> **Directions**
Set down word for word each line from the one containing "orange fork: 9 -> 10" through the end of the records, both included. Do not copy any pictures.

> **Data listing**
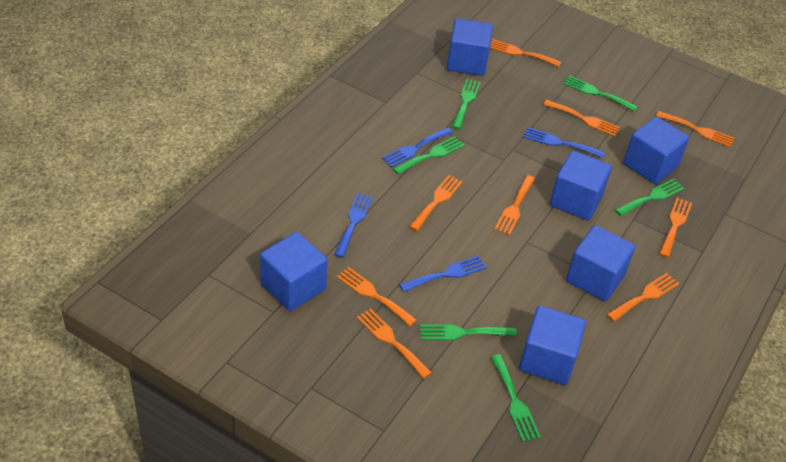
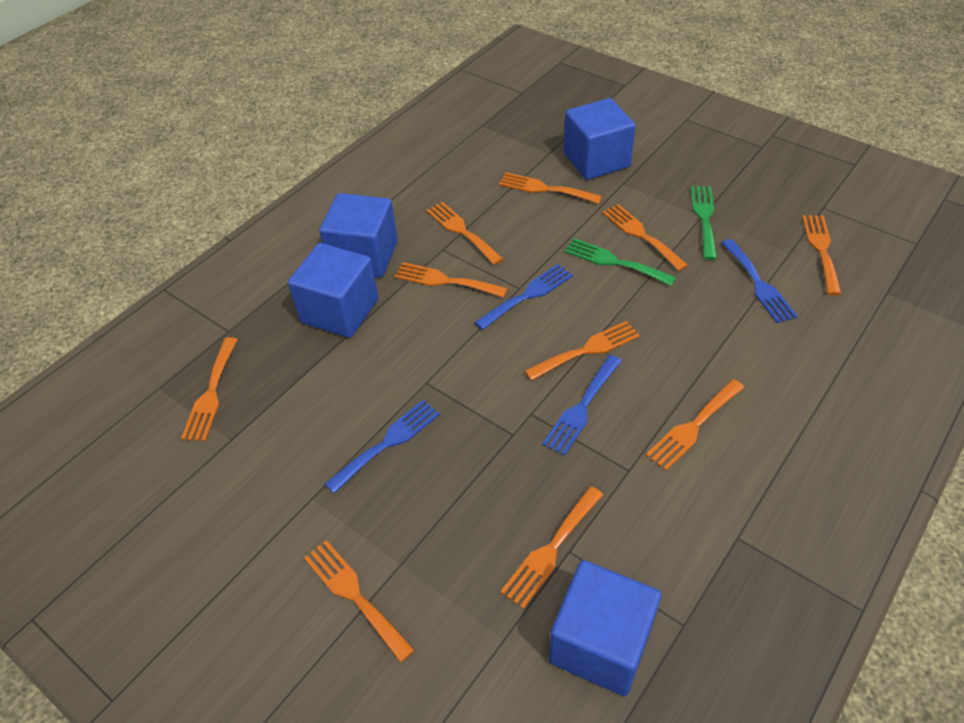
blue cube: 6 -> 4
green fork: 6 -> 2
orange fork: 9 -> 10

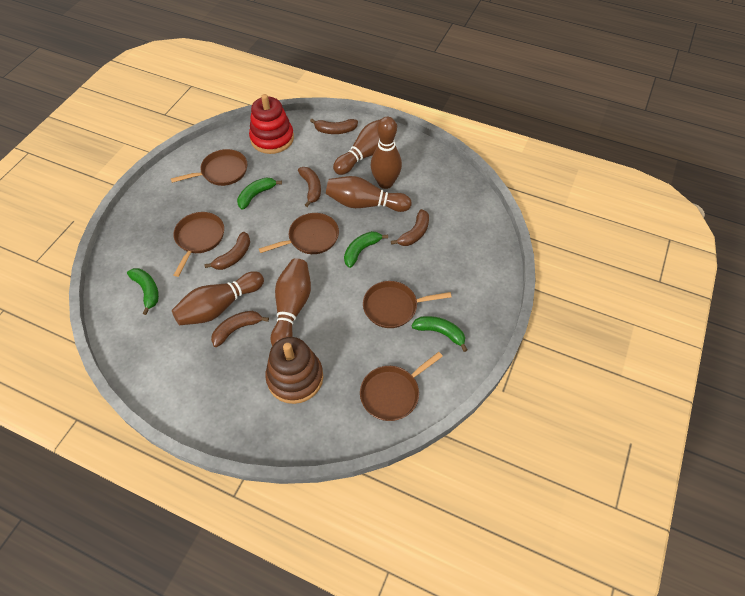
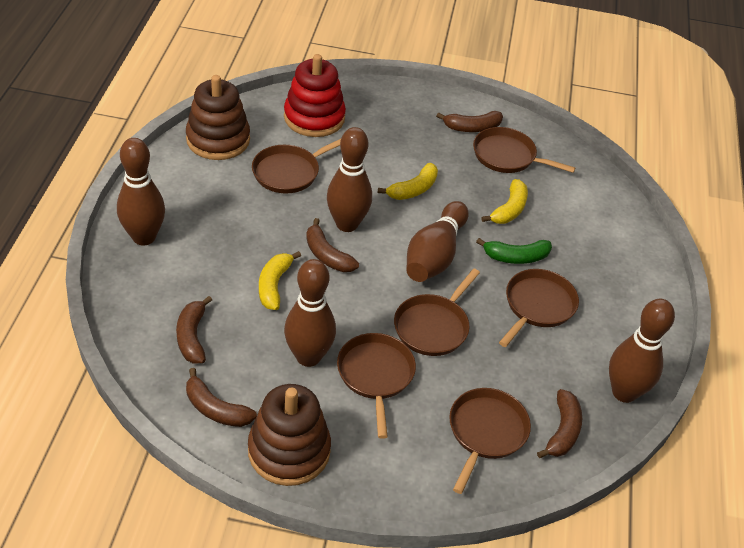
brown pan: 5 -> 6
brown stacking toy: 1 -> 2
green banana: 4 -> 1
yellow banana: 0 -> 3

> **Result of this task**
orange fork: 9 -> 10

brown pan: 5 -> 6
brown stacking toy: 1 -> 2
green banana: 4 -> 1
yellow banana: 0 -> 3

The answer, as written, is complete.